[Information]
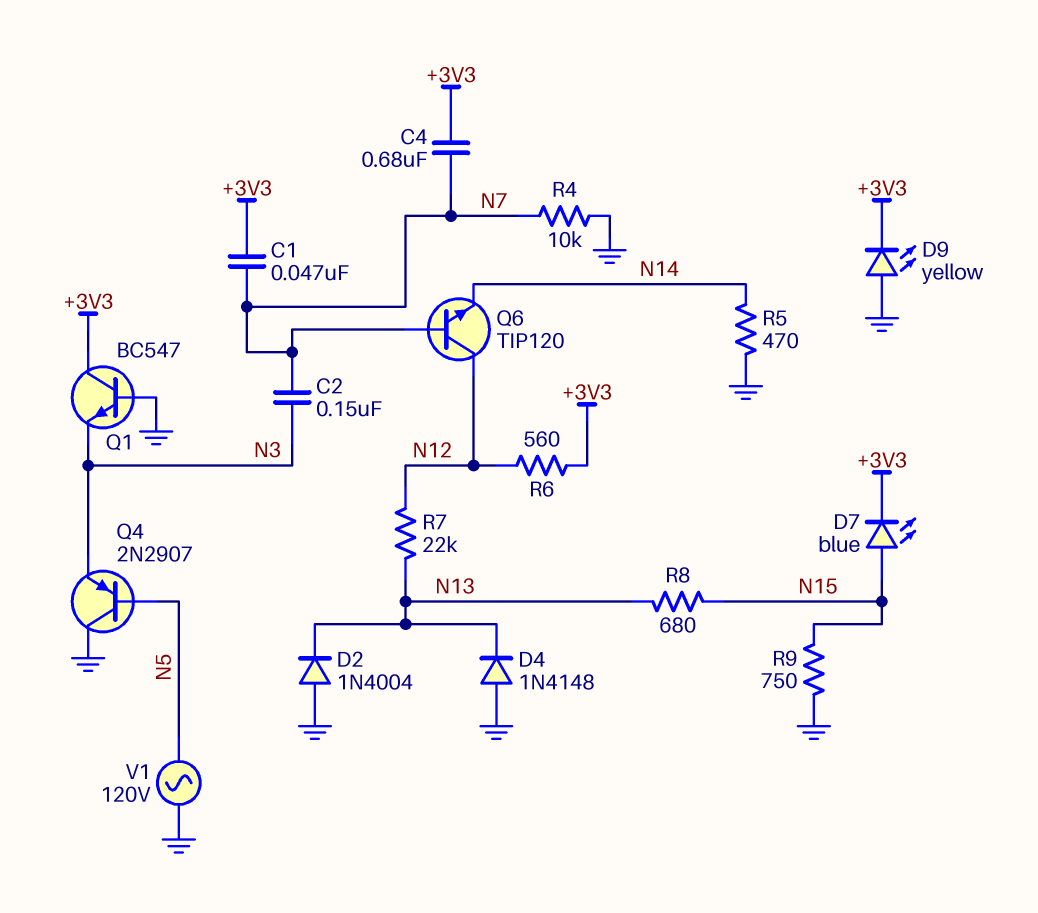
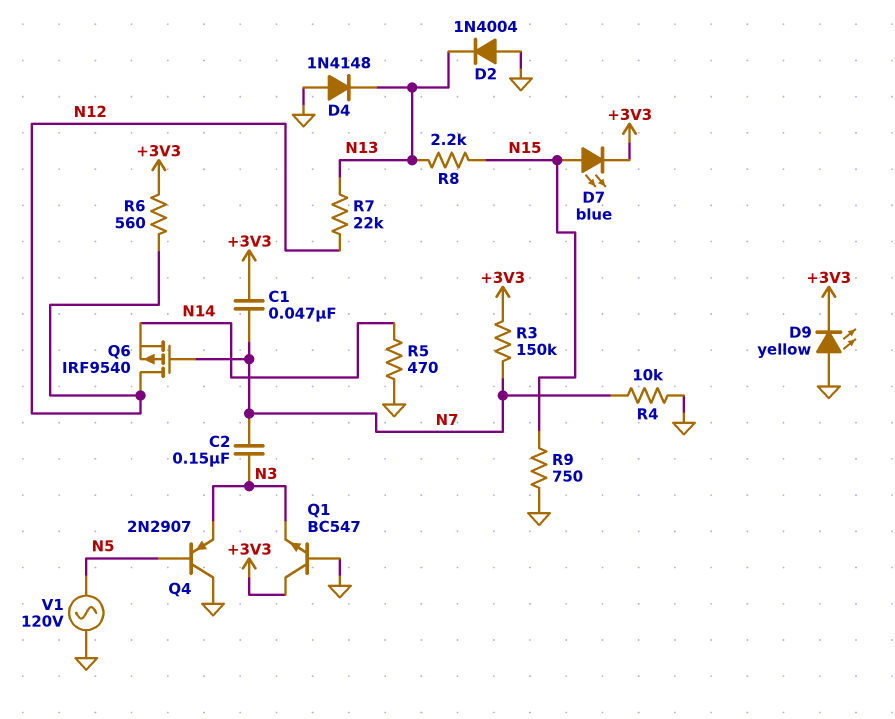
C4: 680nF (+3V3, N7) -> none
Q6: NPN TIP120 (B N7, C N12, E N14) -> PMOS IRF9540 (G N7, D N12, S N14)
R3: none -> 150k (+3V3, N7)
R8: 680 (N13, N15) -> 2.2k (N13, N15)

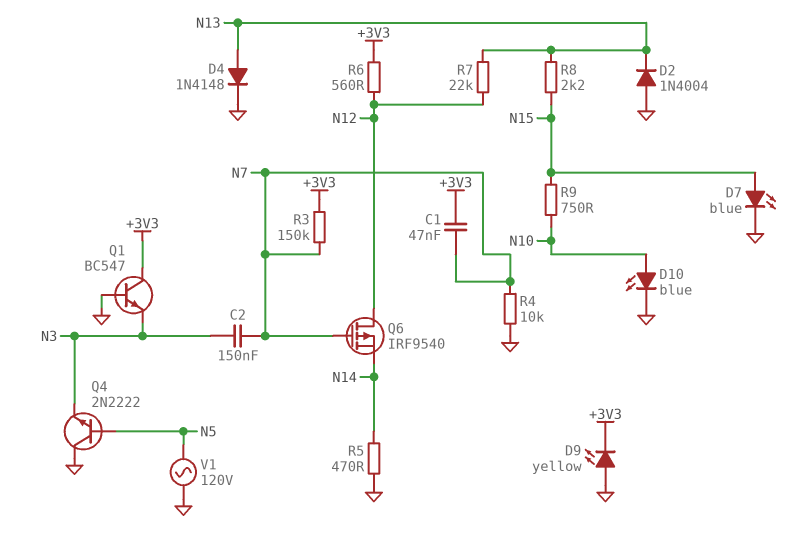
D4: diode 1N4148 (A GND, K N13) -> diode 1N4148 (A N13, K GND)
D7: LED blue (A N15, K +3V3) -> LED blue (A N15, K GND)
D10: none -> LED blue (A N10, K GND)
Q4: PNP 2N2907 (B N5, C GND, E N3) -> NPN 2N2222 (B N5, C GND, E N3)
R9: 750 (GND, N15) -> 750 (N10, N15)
[/Information]
### Assignment
With "none" as the string to find, copy every line of the records that holds it.

### Response below
C4: 680nF (+3V3, N7) -> none
R3: none -> 150k (+3V3, N7)
D10: none -> LED blue (A N10, K GND)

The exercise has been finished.